▸ Assignment
Reproduce each record exactly.

Items from a dataset:
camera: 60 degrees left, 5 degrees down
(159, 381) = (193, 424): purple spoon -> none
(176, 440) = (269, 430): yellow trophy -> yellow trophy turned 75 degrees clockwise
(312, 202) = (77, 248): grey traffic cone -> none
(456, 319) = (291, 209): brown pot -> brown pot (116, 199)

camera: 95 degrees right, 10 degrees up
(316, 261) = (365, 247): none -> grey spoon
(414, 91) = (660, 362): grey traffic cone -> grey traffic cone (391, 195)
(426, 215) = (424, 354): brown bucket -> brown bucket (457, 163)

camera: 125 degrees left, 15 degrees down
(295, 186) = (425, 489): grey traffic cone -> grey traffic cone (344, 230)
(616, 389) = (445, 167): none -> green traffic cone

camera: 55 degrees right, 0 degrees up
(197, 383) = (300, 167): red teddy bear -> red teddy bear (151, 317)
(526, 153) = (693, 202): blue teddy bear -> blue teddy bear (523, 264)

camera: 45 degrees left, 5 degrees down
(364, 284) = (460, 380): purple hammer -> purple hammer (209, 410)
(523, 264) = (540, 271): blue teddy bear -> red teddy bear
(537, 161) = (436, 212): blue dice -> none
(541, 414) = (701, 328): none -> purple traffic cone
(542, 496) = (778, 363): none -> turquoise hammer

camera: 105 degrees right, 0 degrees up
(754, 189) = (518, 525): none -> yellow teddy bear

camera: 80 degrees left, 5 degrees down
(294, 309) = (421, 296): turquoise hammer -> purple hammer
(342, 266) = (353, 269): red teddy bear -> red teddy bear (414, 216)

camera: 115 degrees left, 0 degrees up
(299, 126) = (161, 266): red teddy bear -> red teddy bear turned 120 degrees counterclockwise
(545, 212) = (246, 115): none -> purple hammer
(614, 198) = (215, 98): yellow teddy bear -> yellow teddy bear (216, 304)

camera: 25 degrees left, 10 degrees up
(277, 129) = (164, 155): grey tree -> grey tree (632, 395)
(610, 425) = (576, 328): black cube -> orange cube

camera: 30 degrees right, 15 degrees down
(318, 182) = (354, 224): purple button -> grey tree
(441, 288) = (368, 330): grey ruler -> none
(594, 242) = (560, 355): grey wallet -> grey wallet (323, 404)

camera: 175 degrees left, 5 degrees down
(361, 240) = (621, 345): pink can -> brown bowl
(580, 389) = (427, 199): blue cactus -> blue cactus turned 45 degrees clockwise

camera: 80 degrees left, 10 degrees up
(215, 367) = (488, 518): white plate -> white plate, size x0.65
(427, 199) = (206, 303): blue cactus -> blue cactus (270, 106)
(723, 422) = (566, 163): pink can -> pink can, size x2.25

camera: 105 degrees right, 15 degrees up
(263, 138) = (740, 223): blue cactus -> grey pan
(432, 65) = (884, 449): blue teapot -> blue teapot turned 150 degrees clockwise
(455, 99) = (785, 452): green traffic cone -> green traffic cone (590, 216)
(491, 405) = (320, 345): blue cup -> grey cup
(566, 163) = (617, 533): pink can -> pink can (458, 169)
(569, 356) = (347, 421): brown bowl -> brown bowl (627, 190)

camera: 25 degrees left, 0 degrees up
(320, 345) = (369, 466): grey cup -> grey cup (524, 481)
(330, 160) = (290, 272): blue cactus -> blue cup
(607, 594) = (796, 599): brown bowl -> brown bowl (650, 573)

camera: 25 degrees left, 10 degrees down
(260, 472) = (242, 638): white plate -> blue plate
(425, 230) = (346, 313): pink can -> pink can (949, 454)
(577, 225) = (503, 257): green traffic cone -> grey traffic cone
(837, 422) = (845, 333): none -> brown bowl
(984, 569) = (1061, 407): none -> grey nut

▸ Response for this exercise
camera: 60 degrees left, 5 degrees down
(159, 381) = (193, 424): purple spoon -> none
(176, 440) = (269, 430): yellow trophy -> yellow trophy turned 75 degrees clockwise
(312, 202) = (77, 248): grey traffic cone -> none
(456, 319) = (291, 209): brown pot -> brown pot (116, 199)

camera: 95 degrees right, 10 degrees up
(316, 261) = (365, 247): none -> grey spoon
(414, 91) = (660, 362): grey traffic cone -> grey traffic cone (391, 195)
(426, 215) = (424, 354): brown bucket -> brown bucket (457, 163)

camera: 125 degrees left, 15 degrees down
(295, 186) = (425, 489): grey traffic cone -> grey traffic cone (344, 230)
(616, 389) = (445, 167): none -> green traffic cone

camera: 55 degrees right, 0 degrees up
(197, 383) = (300, 167): red teddy bear -> red teddy bear (151, 317)
(526, 153) = (693, 202): blue teddy bear -> blue teddy bear (523, 264)

camera: 45 degrees left, 5 degrees down
(364, 284) = (460, 380): purple hammer -> purple hammer (209, 410)
(523, 264) = (540, 271): blue teddy bear -> red teddy bear
(537, 161) = (436, 212): blue dice -> none
(541, 414) = (701, 328): none -> purple traffic cone
(542, 496) = (778, 363): none -> turquoise hammer

camera: 105 degrees right, 0 degrees up
(754, 189) = (518, 525): none -> yellow teddy bear

camera: 80 degrees left, 5 degrees down
(294, 309) = (421, 296): turquoise hammer -> purple hammer
(342, 266) = (353, 269): red teddy bear -> red teddy bear (414, 216)

camera: 115 degrees left, 0 degrees up
(299, 126) = (161, 266): red teddy bear -> red teddy bear turned 120 degrees counterclockwise
(545, 212) = (246, 115): none -> purple hammer
(614, 198) = (215, 98): yellow teddy bear -> yellow teddy bear (216, 304)

camera: 25 degrees left, 10 degrees up
(277, 129) = (164, 155): grey tree -> grey tree (632, 395)
(610, 425) = (576, 328): black cube -> orange cube

camera: 30 degrees right, 15 degrees down
(318, 182) = (354, 224): purple button -> grey tree
(441, 288) = (368, 330): grey ruler -> none
(594, 242) = (560, 355): grey wallet -> grey wallet (323, 404)

camera: 175 degrees left, 5 degrees down
(361, 240) = (621, 345): pink can -> brown bowl
(580, 389) = (427, 199): blue cactus -> blue cactus turned 45 degrees clockwise

camera: 80 degrees left, 10 degrees up
(215, 367) = (488, 518): white plate -> white plate, size x0.65
(427, 199) = (206, 303): blue cactus -> blue cactus (270, 106)
(723, 422) = (566, 163): pink can -> pink can, size x2.25

camera: 105 degrees right, 15 degrees up
(263, 138) = (740, 223): blue cactus -> grey pan
(432, 65) = (884, 449): blue teapot -> blue teapot turned 150 degrees clockwise
(455, 99) = (785, 452): green traffic cone -> green traffic cone (590, 216)
(491, 405) = (320, 345): blue cup -> grey cup
(566, 163) = (617, 533): pink can -> pink can (458, 169)
(569, 356) = (347, 421): brown bowl -> brown bowl (627, 190)

camera: 25 degrees left, 0 degrees up
(320, 345) = (369, 466): grey cup -> grey cup (524, 481)
(330, 160) = (290, 272): blue cactus -> blue cup
(607, 594) = (796, 599): brown bowl -> brown bowl (650, 573)

camera: 25 degrees left, 10 degrees down
(260, 472) = (242, 638): white plate -> blue plate
(425, 230) = (346, 313): pink can -> pink can (949, 454)
(577, 225) = (503, 257): green traffic cone -> grey traffic cone
(837, 422) = (845, 333): none -> brown bowl
(984, 569) = (1061, 407): none -> grey nut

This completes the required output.